-------- Data records --------

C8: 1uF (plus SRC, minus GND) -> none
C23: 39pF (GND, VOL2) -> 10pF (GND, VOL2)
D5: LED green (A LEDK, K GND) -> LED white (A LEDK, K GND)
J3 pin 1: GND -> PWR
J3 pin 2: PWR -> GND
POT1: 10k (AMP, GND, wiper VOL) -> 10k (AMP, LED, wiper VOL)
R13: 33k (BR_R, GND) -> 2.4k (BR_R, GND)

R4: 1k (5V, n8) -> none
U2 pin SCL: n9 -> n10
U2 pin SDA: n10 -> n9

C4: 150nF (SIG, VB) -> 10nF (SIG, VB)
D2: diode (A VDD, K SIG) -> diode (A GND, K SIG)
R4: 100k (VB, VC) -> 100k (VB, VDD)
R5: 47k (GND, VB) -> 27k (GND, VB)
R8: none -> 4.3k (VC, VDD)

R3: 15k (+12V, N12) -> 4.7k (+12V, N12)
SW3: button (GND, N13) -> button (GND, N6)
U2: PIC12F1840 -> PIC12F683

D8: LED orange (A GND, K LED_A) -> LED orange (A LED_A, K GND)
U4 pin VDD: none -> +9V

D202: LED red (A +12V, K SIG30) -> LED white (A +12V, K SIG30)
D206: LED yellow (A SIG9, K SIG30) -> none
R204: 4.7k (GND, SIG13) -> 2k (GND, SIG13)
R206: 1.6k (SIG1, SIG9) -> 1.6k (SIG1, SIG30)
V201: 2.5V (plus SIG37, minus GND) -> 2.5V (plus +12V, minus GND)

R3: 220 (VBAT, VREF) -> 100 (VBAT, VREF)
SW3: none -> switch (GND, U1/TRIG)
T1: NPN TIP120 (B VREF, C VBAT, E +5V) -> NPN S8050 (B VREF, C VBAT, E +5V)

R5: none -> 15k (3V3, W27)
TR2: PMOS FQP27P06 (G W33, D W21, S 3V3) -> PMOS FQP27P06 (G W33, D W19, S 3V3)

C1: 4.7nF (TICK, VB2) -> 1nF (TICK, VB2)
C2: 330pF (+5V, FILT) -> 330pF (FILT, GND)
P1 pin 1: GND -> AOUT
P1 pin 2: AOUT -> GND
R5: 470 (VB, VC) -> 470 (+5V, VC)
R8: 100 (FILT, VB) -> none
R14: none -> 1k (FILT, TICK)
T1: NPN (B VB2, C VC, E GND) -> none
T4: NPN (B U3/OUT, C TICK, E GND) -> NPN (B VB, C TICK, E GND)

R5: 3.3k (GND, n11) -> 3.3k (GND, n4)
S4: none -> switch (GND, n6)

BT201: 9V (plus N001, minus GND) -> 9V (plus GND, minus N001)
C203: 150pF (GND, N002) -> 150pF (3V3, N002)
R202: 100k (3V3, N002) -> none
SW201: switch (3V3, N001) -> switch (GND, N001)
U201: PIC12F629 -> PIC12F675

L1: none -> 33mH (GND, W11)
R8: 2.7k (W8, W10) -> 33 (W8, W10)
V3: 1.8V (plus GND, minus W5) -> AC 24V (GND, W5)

--------

» **Task to carry out**:
Of all the entries above, repeat only the lines from the line that has "R14: none -> 1k (FILT, TICK)" to the line that has "SW201: switch (3V3, N001)", both lines included, exactly.

» **Solution**:
R14: none -> 1k (FILT, TICK)
T1: NPN (B VB2, C VC, E GND) -> none
T4: NPN (B U3/OUT, C TICK, E GND) -> NPN (B VB, C TICK, E GND)

R5: 3.3k (GND, n11) -> 3.3k (GND, n4)
S4: none -> switch (GND, n6)

BT201: 9V (plus N001, minus GND) -> 9V (plus GND, minus N001)
C203: 150pF (GND, N002) -> 150pF (3V3, N002)
R202: 100k (3V3, N002) -> none
SW201: switch (3V3, N001) -> switch (GND, N001)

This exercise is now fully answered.